HOW TO COMPLETE THIS TASK:
With pictures excluded, copy word for word the lines in the data below from the line containing "cyan plate H10:I13" through the line containing "none -> tan plate H5:I6 level 1".

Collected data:
------------------------------
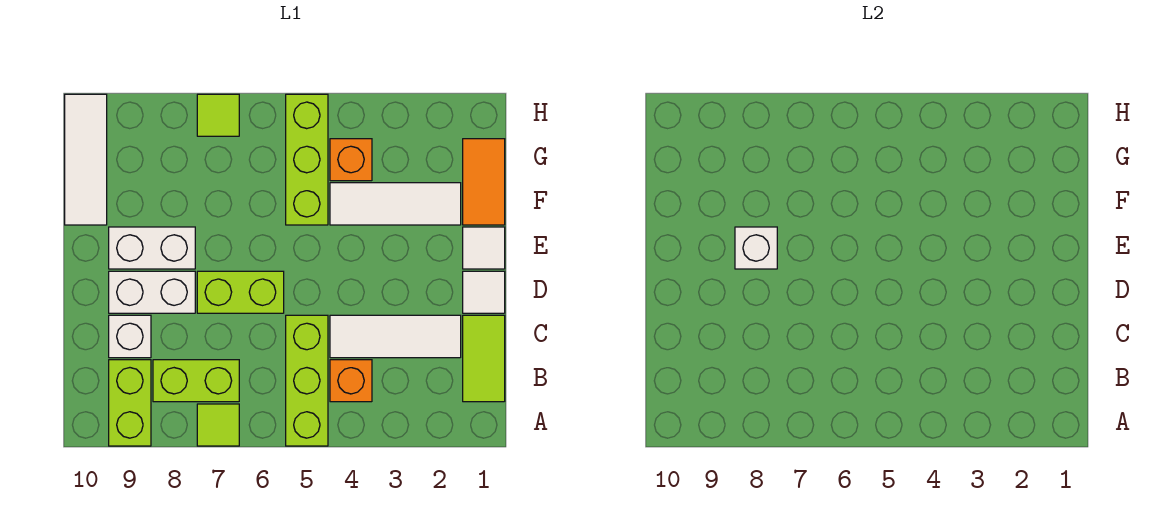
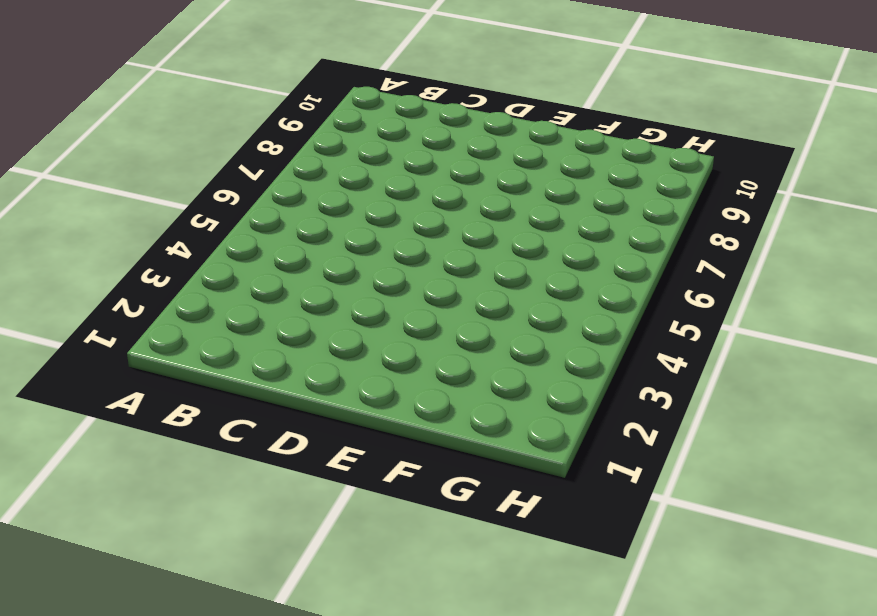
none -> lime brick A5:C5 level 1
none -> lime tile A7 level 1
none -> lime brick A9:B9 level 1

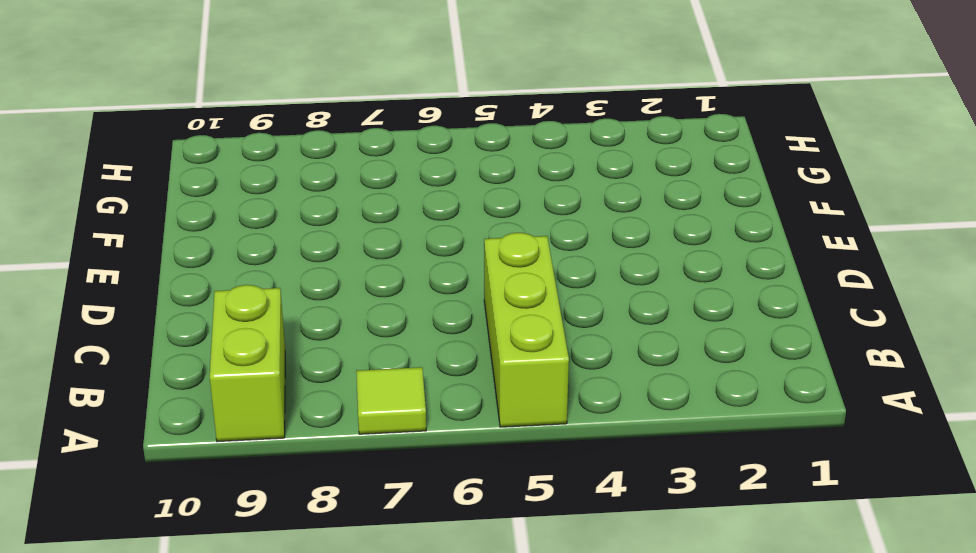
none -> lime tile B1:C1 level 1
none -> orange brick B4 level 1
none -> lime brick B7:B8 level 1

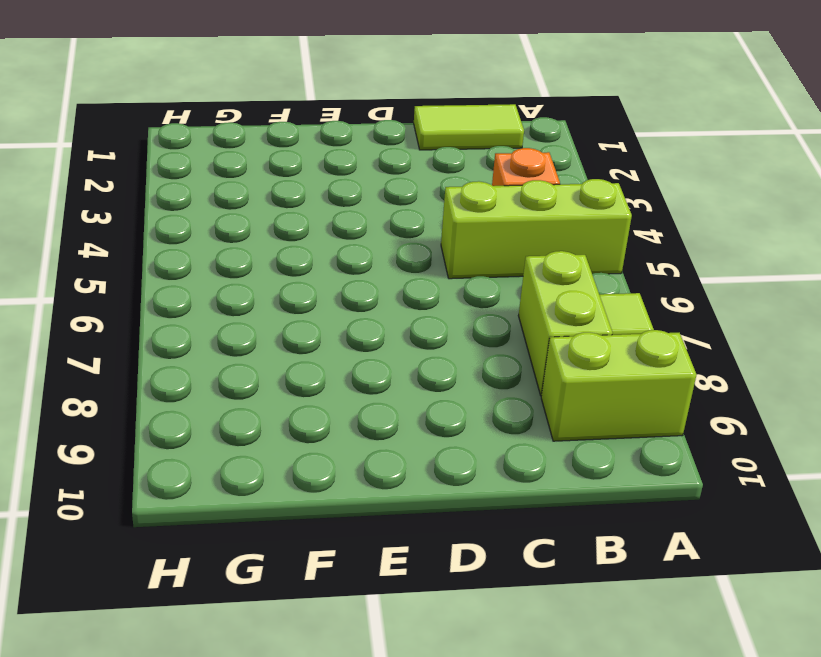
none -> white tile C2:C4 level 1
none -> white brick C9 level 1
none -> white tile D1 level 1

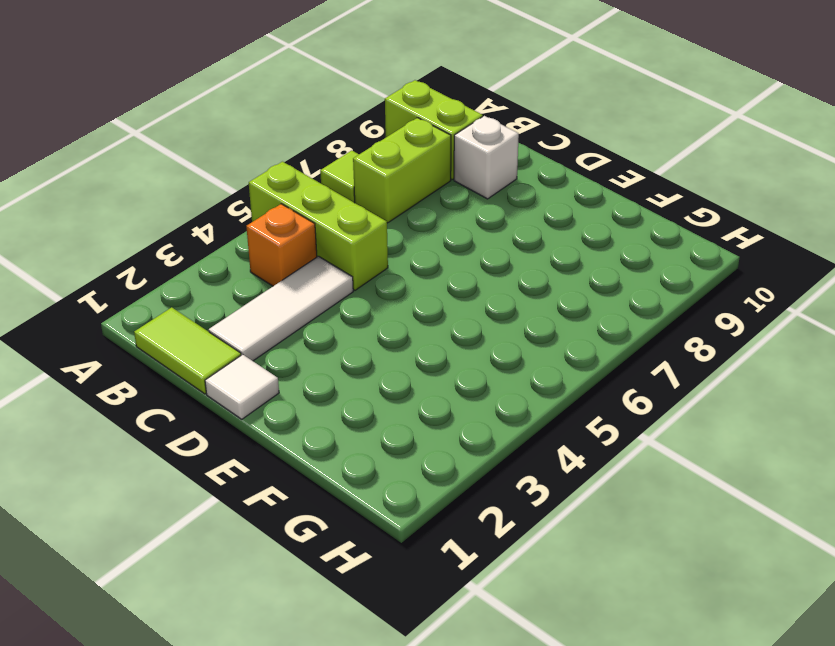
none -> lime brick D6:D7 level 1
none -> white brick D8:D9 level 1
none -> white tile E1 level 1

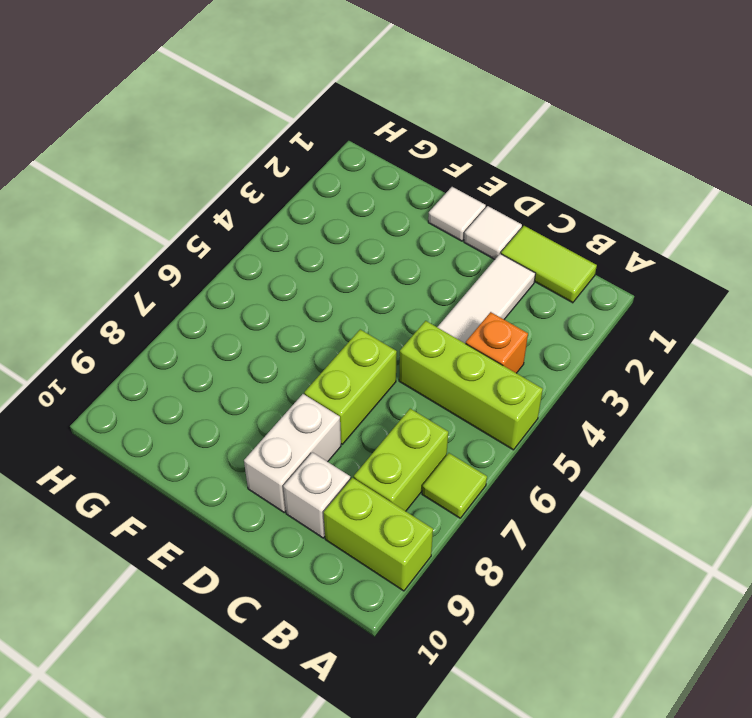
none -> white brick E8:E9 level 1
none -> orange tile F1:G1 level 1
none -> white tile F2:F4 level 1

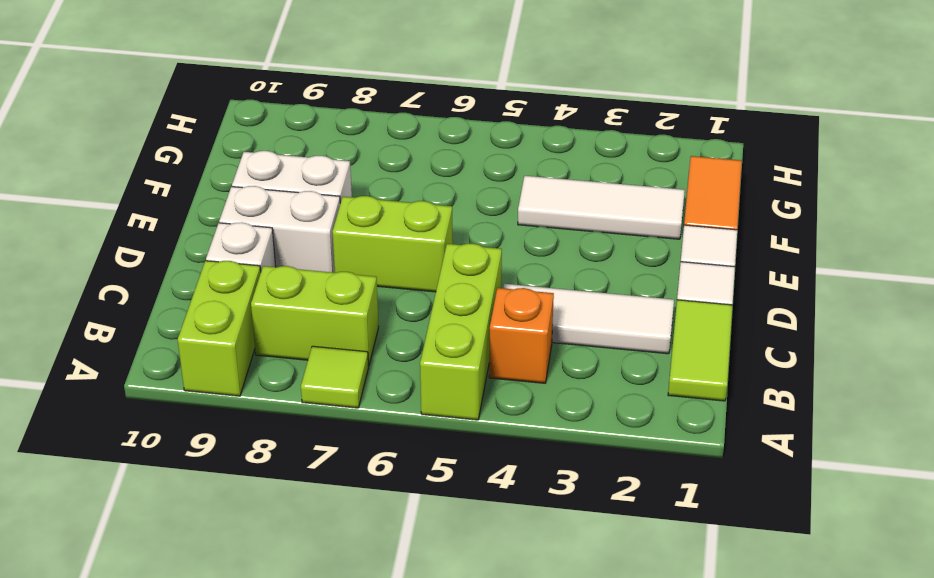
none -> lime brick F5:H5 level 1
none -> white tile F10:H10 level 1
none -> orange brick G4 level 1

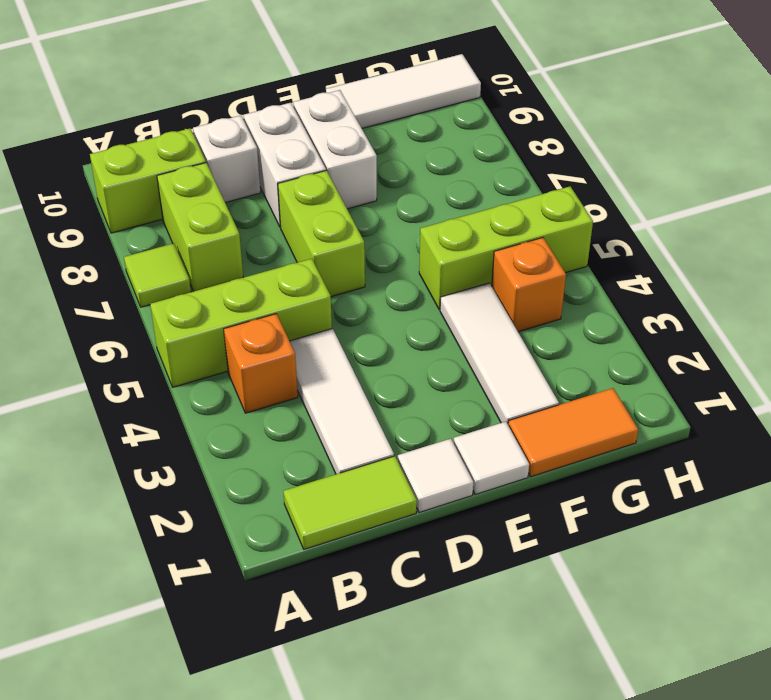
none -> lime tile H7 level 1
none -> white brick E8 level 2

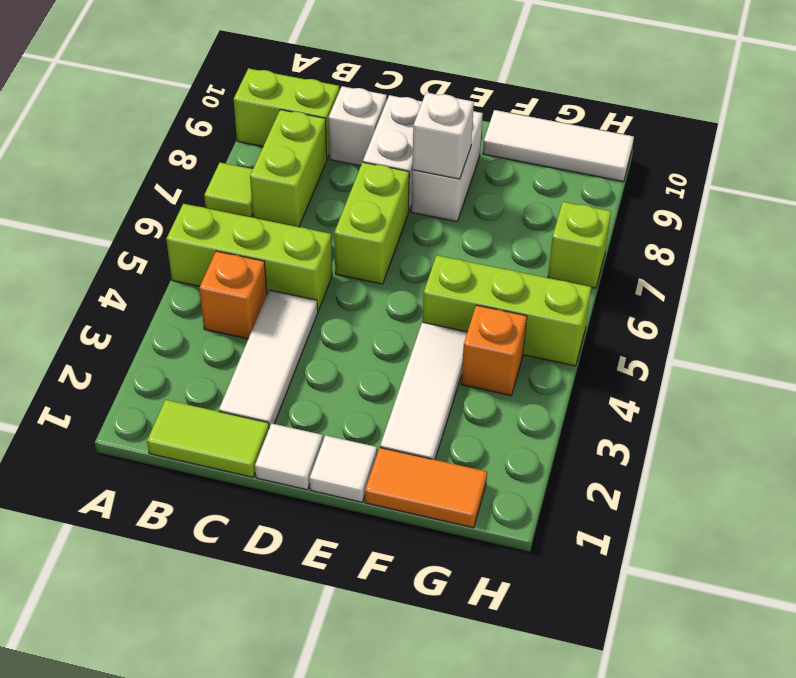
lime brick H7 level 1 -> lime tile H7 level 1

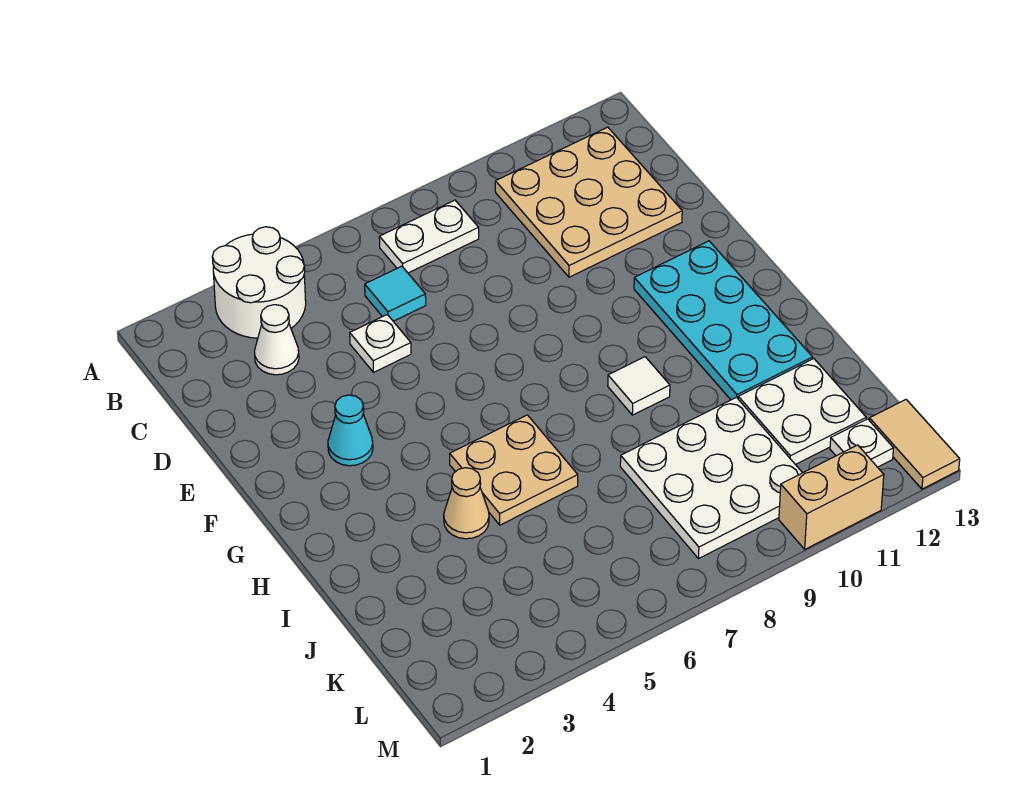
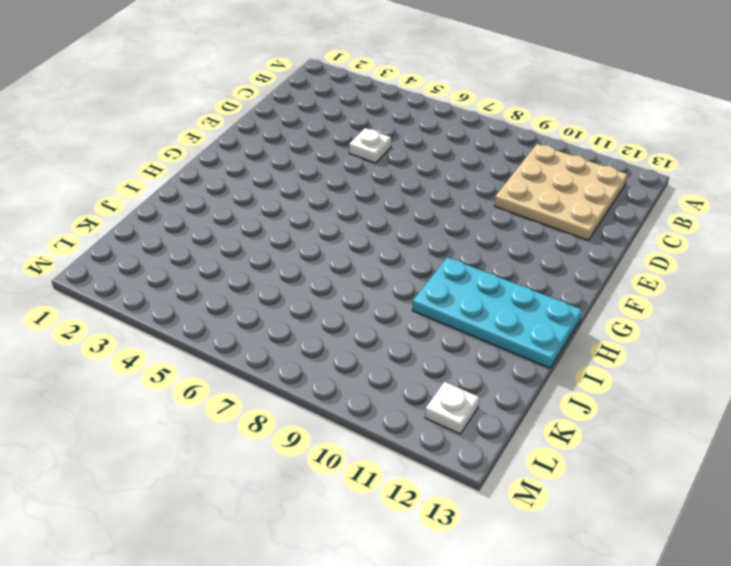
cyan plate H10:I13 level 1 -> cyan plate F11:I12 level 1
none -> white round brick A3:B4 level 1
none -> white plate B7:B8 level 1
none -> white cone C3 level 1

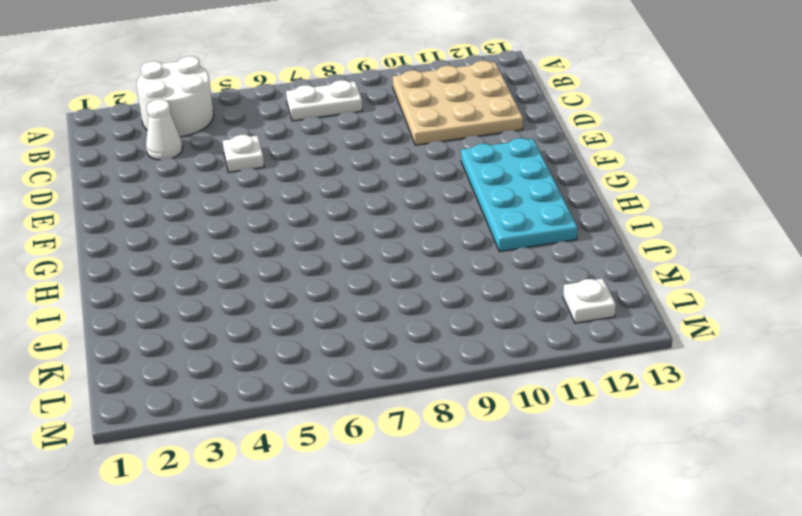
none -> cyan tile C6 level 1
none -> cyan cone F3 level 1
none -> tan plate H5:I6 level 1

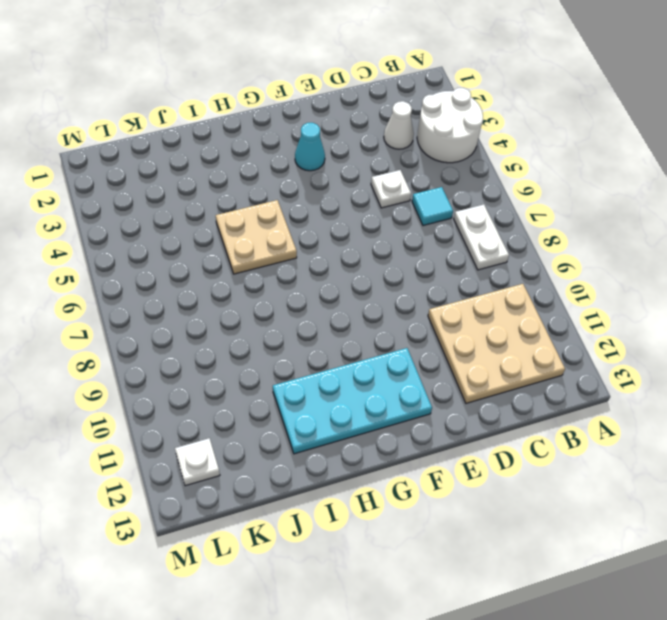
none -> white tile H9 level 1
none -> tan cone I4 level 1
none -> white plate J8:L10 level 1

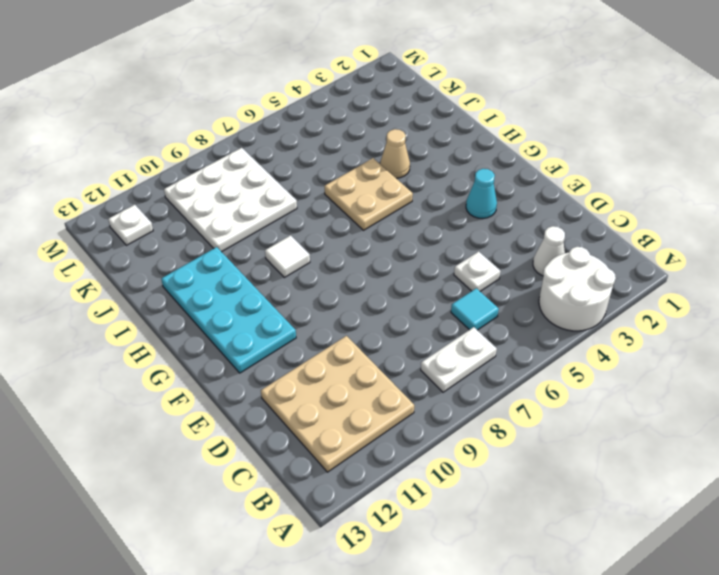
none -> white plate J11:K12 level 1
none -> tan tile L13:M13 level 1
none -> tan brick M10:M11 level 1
------------------------------
SOLVED EXERCISE:
cyan plate H10:I13 level 1 -> cyan plate F11:I12 level 1
none -> white round brick A3:B4 level 1
none -> white plate B7:B8 level 1
none -> white cone C3 level 1

none -> cyan tile C6 level 1
none -> cyan cone F3 level 1
none -> tan plate H5:I6 level 1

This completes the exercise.